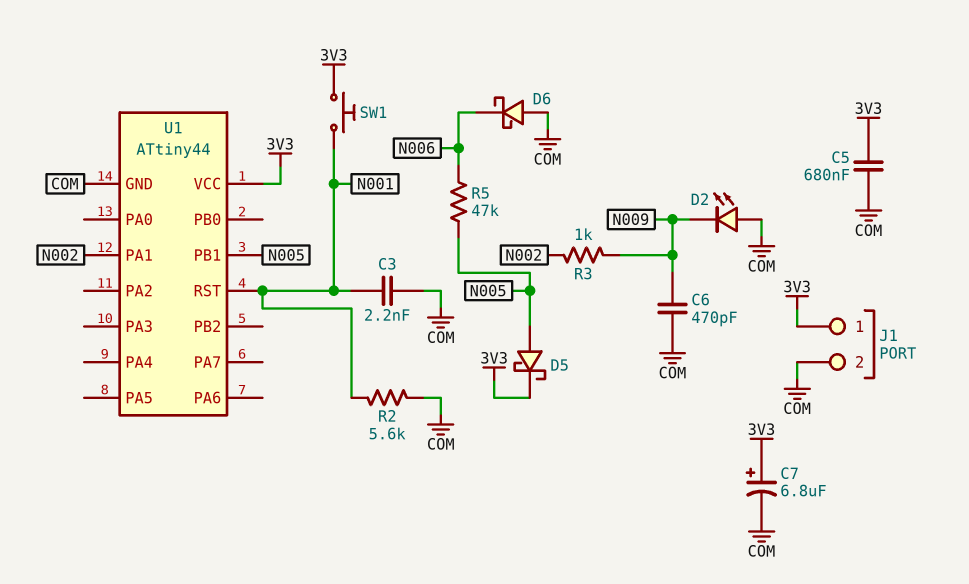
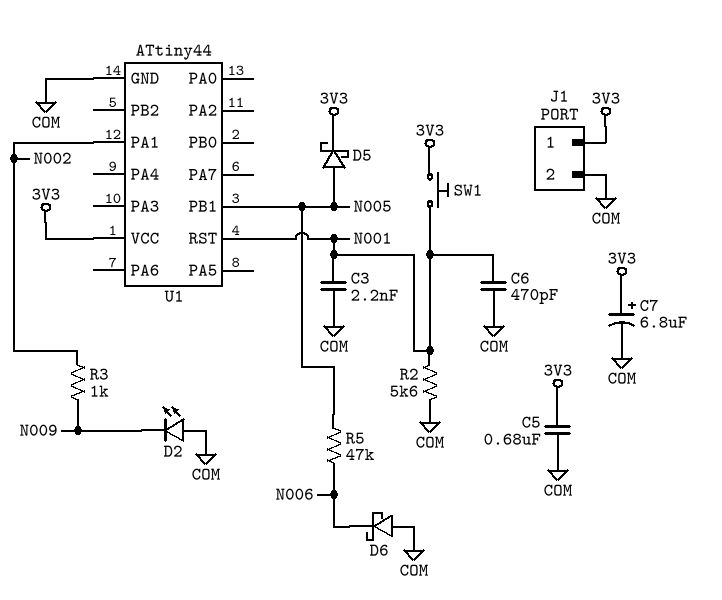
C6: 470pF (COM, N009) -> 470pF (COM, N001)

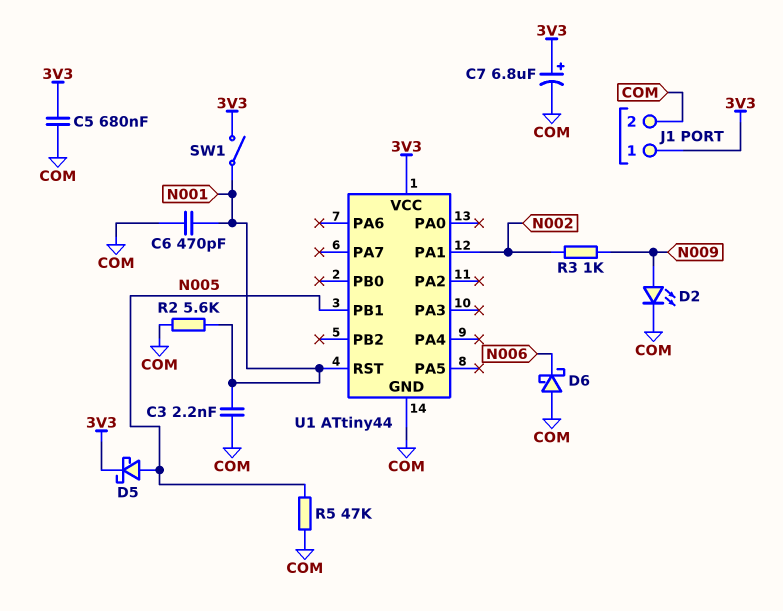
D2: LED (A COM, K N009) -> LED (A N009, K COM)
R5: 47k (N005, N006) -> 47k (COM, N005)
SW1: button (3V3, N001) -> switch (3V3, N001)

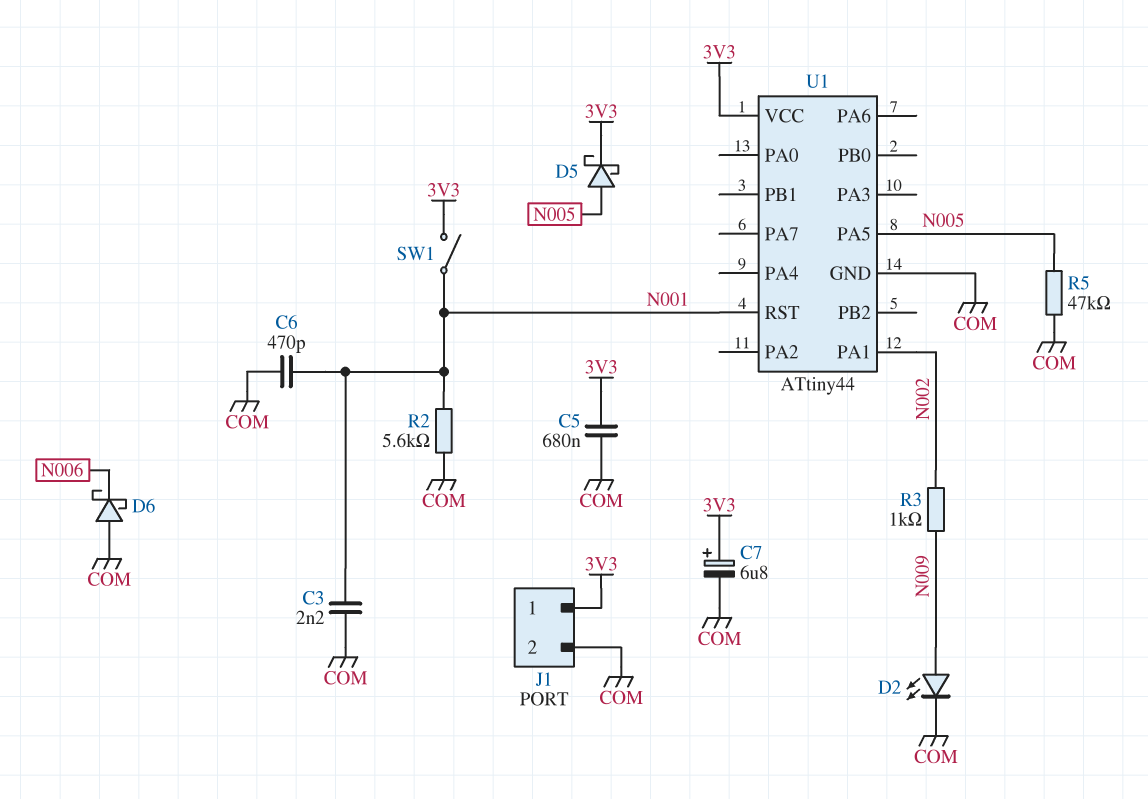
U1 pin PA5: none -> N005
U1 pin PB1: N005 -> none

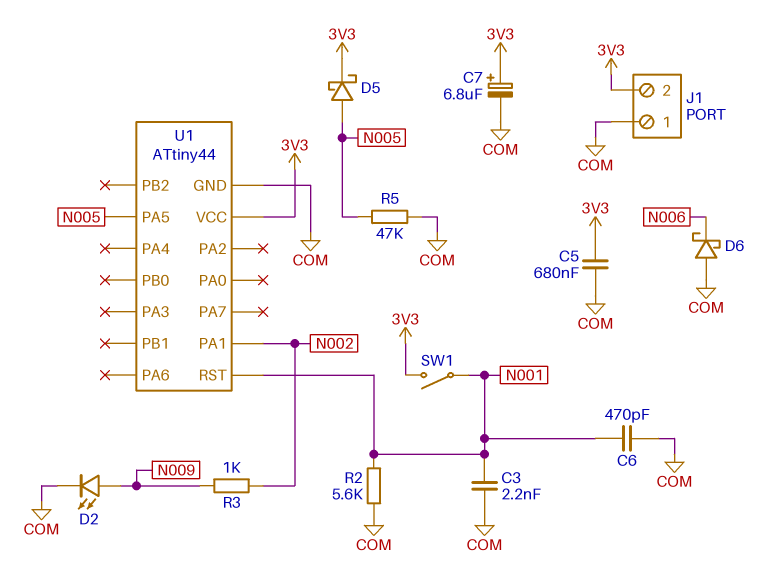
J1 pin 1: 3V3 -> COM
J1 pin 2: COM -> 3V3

--

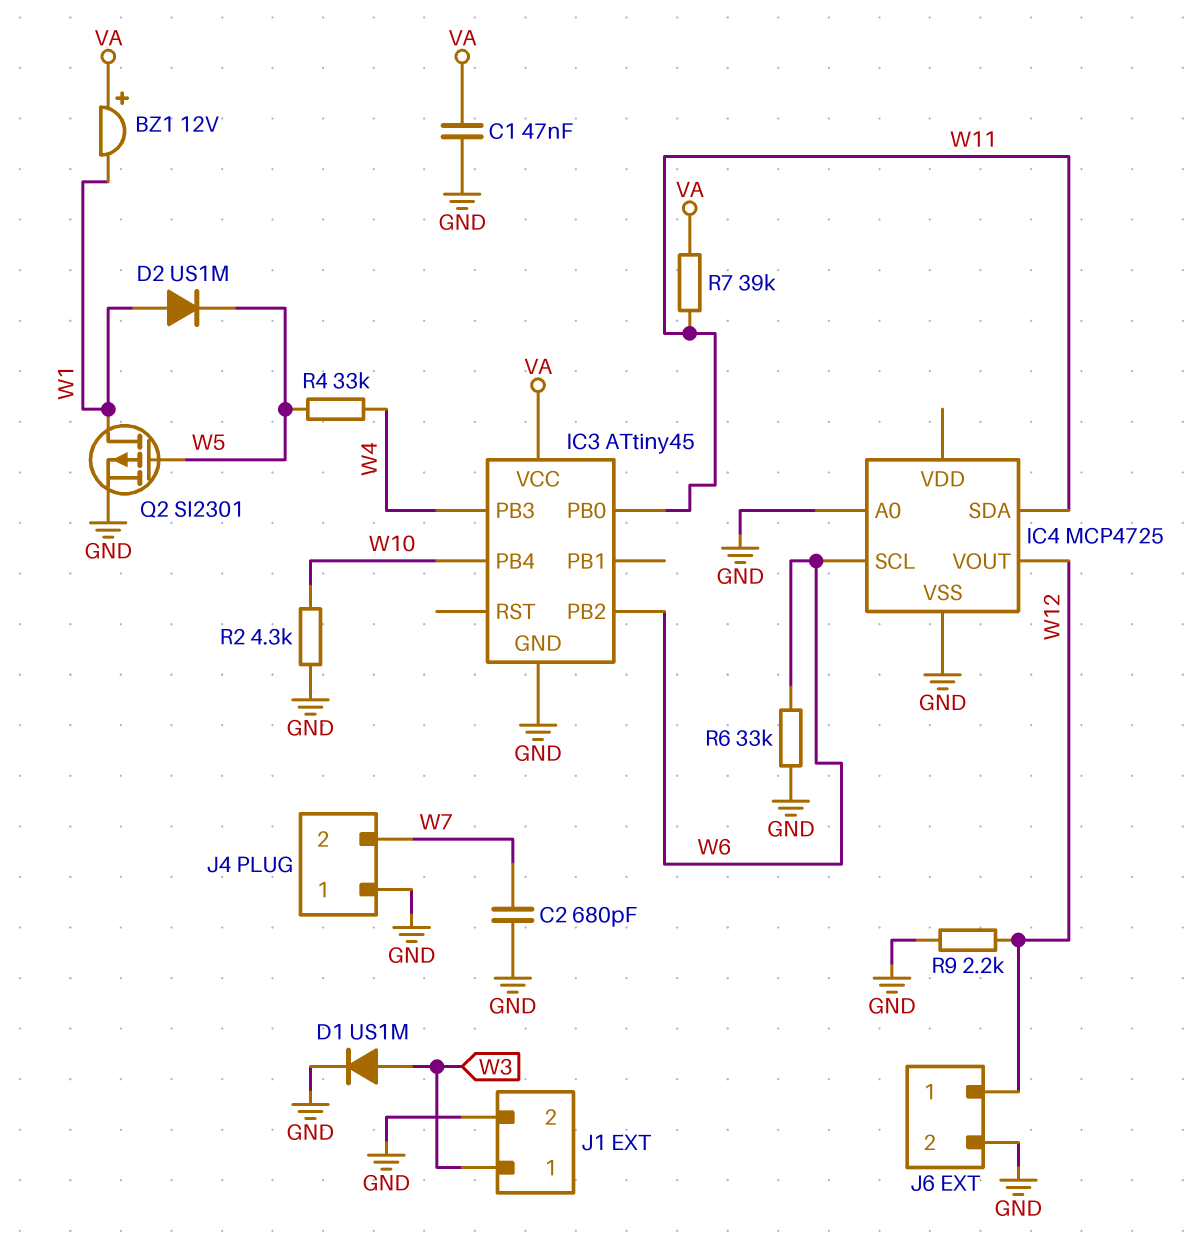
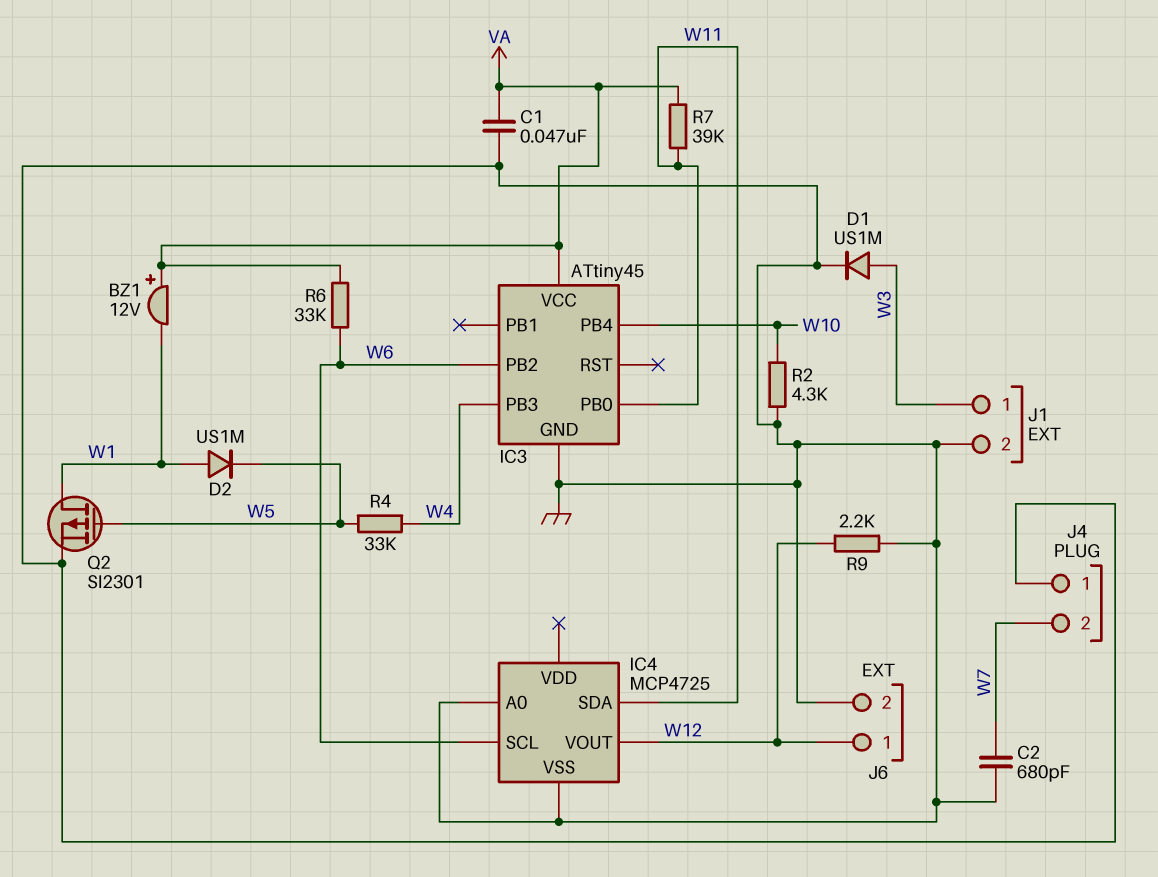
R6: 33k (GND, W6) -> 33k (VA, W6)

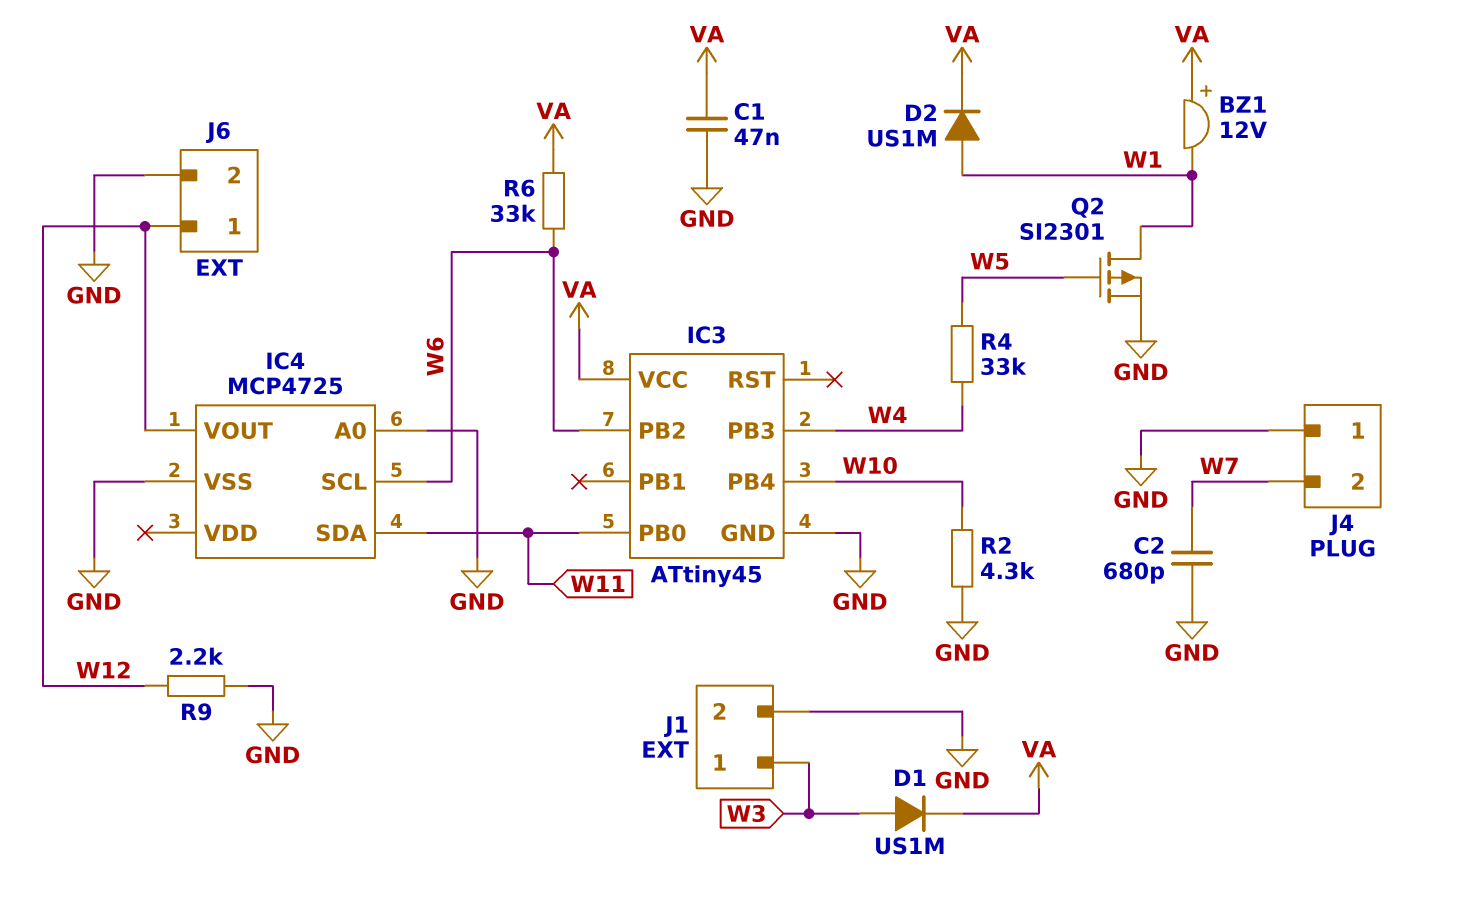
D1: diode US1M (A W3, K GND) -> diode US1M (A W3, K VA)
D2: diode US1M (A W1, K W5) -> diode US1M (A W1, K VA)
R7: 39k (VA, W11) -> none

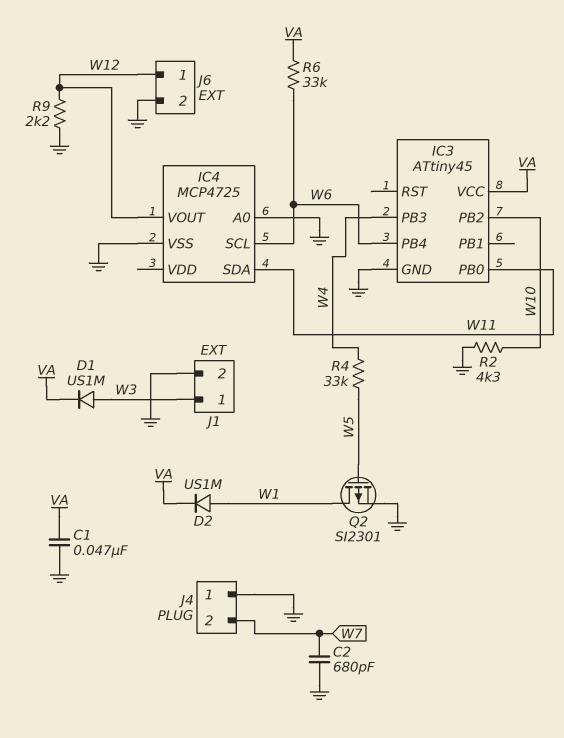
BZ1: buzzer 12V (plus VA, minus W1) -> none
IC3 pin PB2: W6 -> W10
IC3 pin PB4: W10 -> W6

WORK ITEM: Every line holding the word "none" should be copied out of the records above.

EXERCISE SOLUTION:
U1 pin PA5: none -> N005
U1 pin PB1: N005 -> none
R7: 39k (VA, W11) -> none
BZ1: buzzer 12V (plus VA, minus W1) -> none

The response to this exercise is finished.